## Task to complete:
Copy the lines word for word. Begin at the line that contains "Fleet Monitor: [91,220,342,358]" and end with the final line of the data.

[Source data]
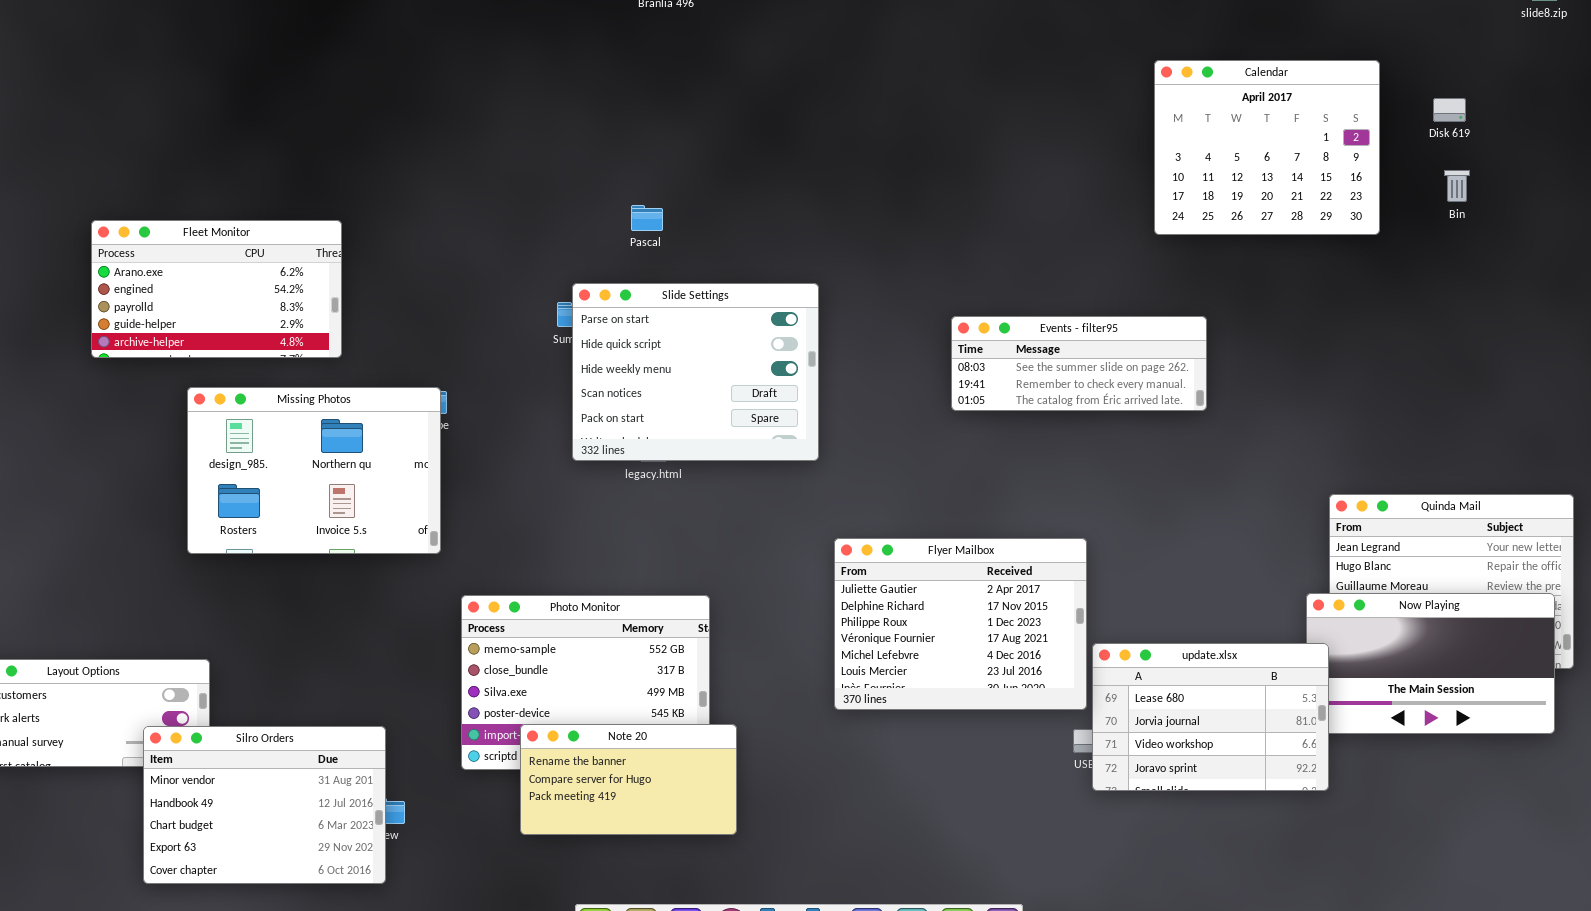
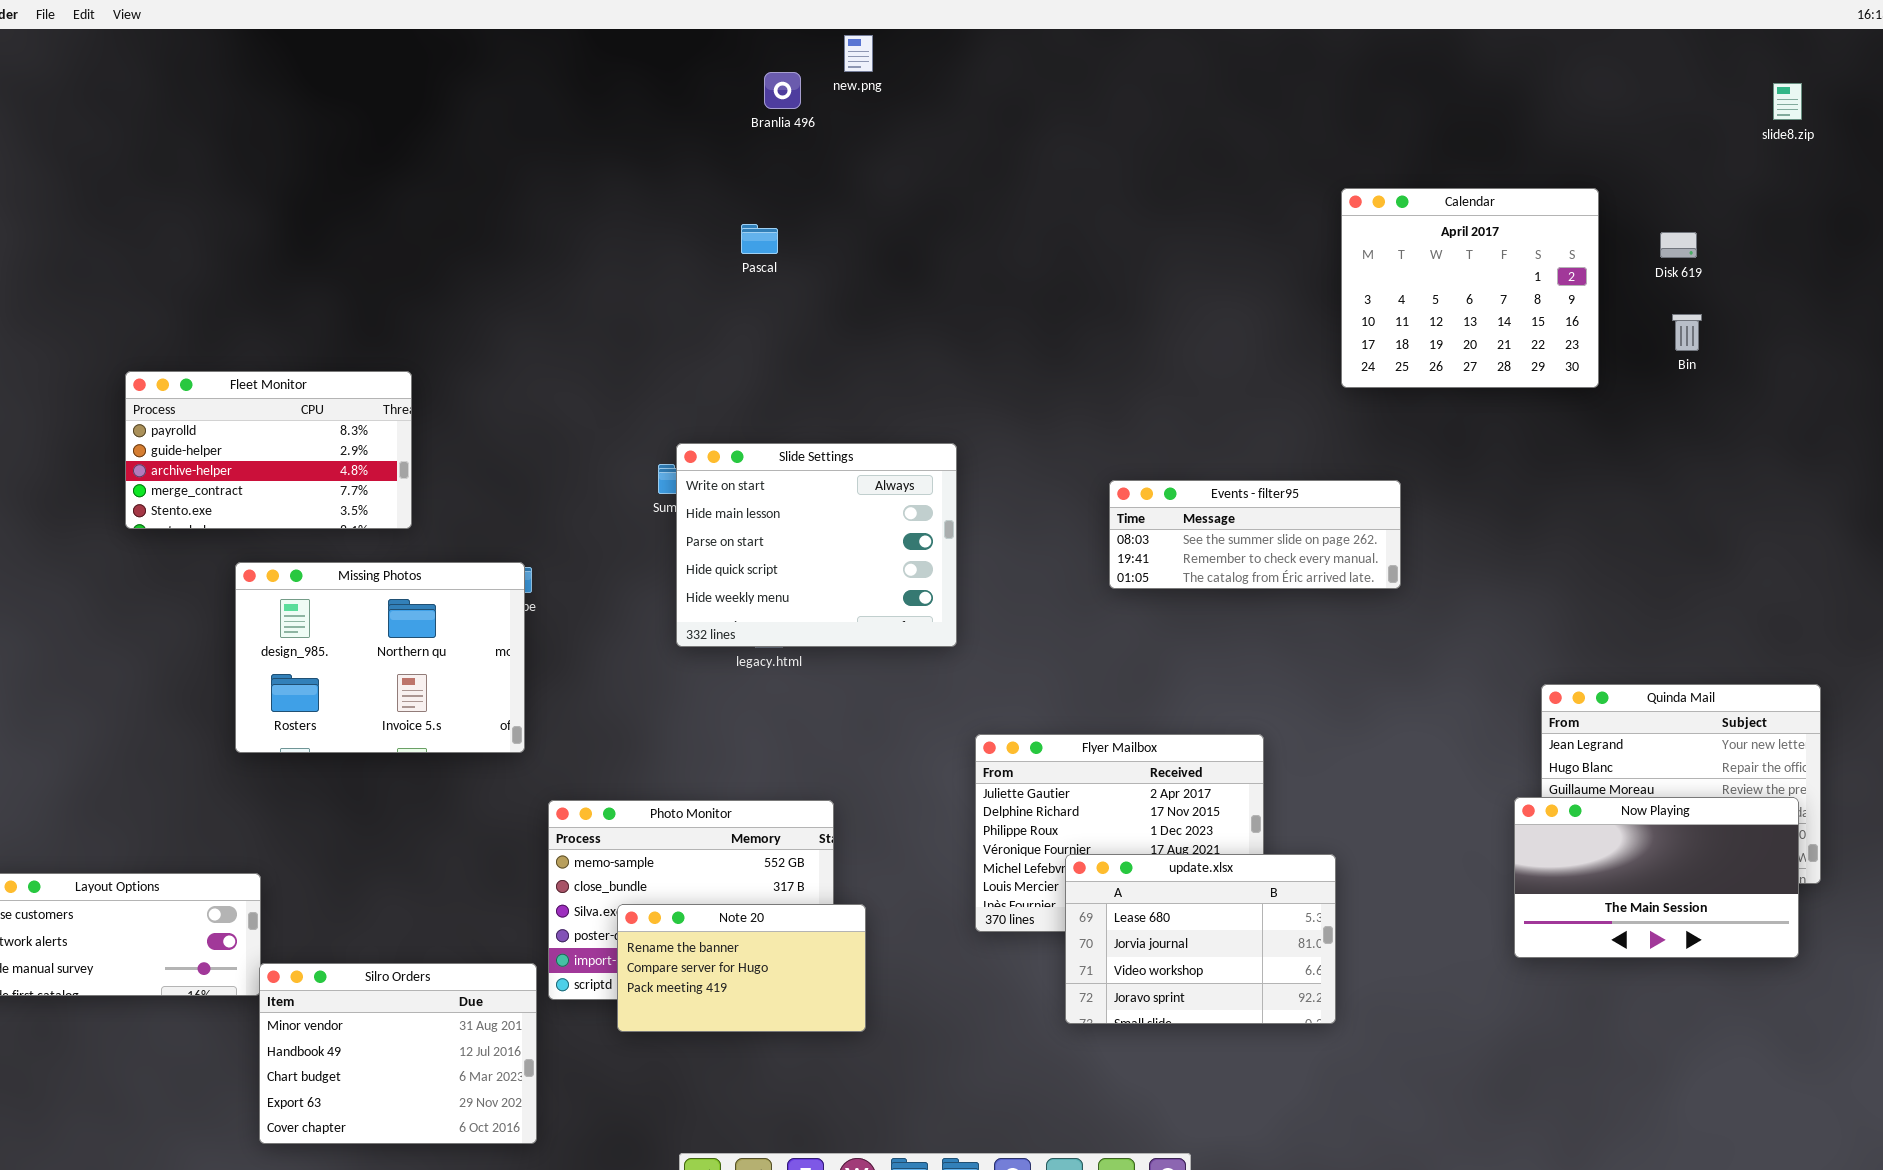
Pascal: [631,205,663,231] -> [741,224,778,254], moved
Fleet Monitor: [91,220,342,358] -> [125,371,412,529], scrolled down 2 rows
Slide Settings: [572,283,819,461] -> [676,443,957,647], scrolled up 2 rows
update.xlsx: [1092,643,1329,791] -> [1065,854,1336,1024], moved
Note 20: [520,724,737,835] -> [617,904,866,1032], moved
Silro Orders: [143,726,386,884] -> [259,963,537,1144], moved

## Problem solution:
Fleet Monitor: [91,220,342,358] -> [125,371,412,529], scrolled down 2 rows
Slide Settings: [572,283,819,461] -> [676,443,957,647], scrolled up 2 rows
update.xlsx: [1092,643,1329,791] -> [1065,854,1336,1024], moved
Note 20: [520,724,737,835] -> [617,904,866,1032], moved
Silro Orders: [143,726,386,884] -> [259,963,537,1144], moved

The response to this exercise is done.